YOUR TASK ▸ Would you return, word for word, the lines of the data below from the line with "pink brick E4:F6" through the line with "pink cone N8 level 1 -> pink cone E1 level 1", and no others?

DATA LISTING ▸

"""

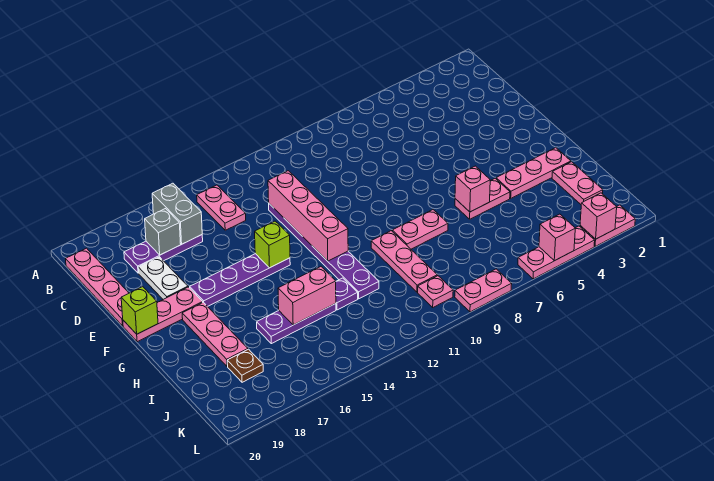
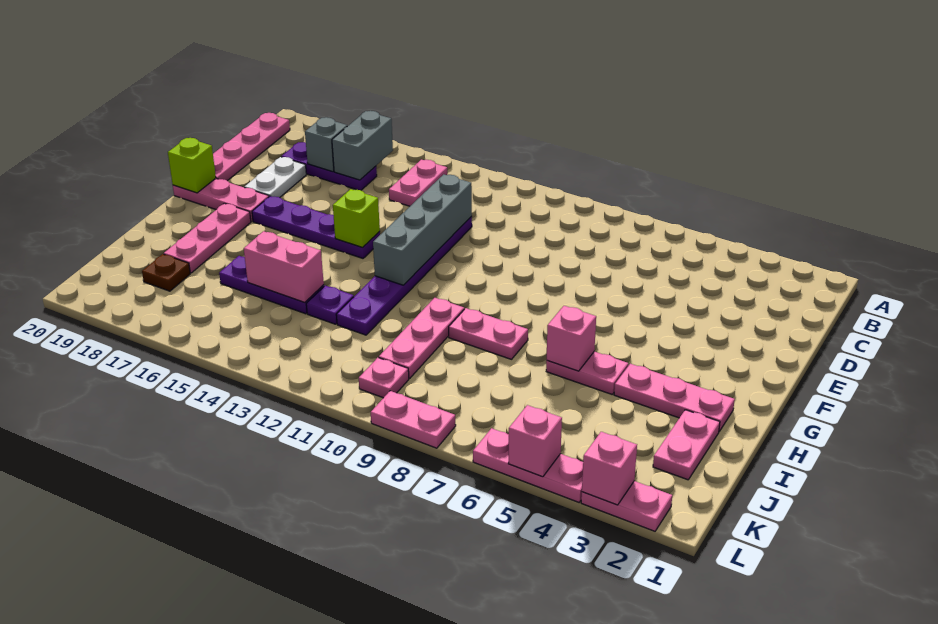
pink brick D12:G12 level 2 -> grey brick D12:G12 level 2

"""
"""

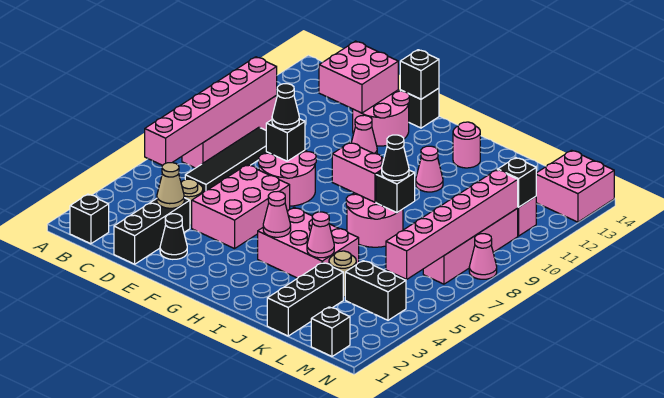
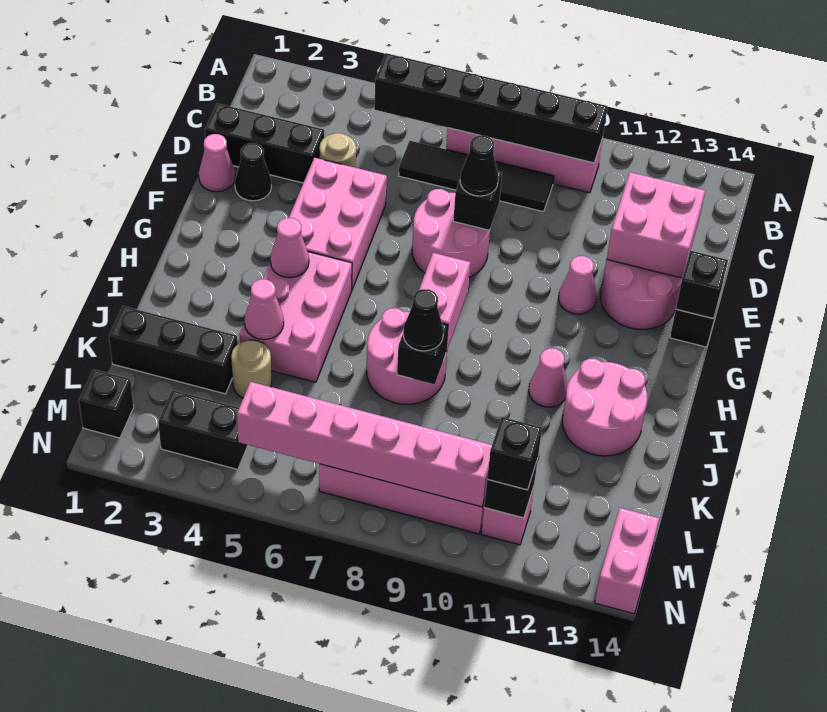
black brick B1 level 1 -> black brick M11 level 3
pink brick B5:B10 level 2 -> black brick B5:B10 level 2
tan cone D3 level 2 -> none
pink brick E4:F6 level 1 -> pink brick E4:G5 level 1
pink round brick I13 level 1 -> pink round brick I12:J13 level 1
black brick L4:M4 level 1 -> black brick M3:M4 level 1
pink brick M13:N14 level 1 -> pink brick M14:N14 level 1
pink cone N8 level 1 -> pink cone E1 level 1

"""

EXPECTED OUTPUT ▸
pink brick E4:F6 level 1 -> pink brick E4:G5 level 1
pink round brick I13 level 1 -> pink round brick I12:J13 level 1
black brick L4:M4 level 1 -> black brick M3:M4 level 1
pink brick M13:N14 level 1 -> pink brick M14:N14 level 1
pink cone N8 level 1 -> pink cone E1 level 1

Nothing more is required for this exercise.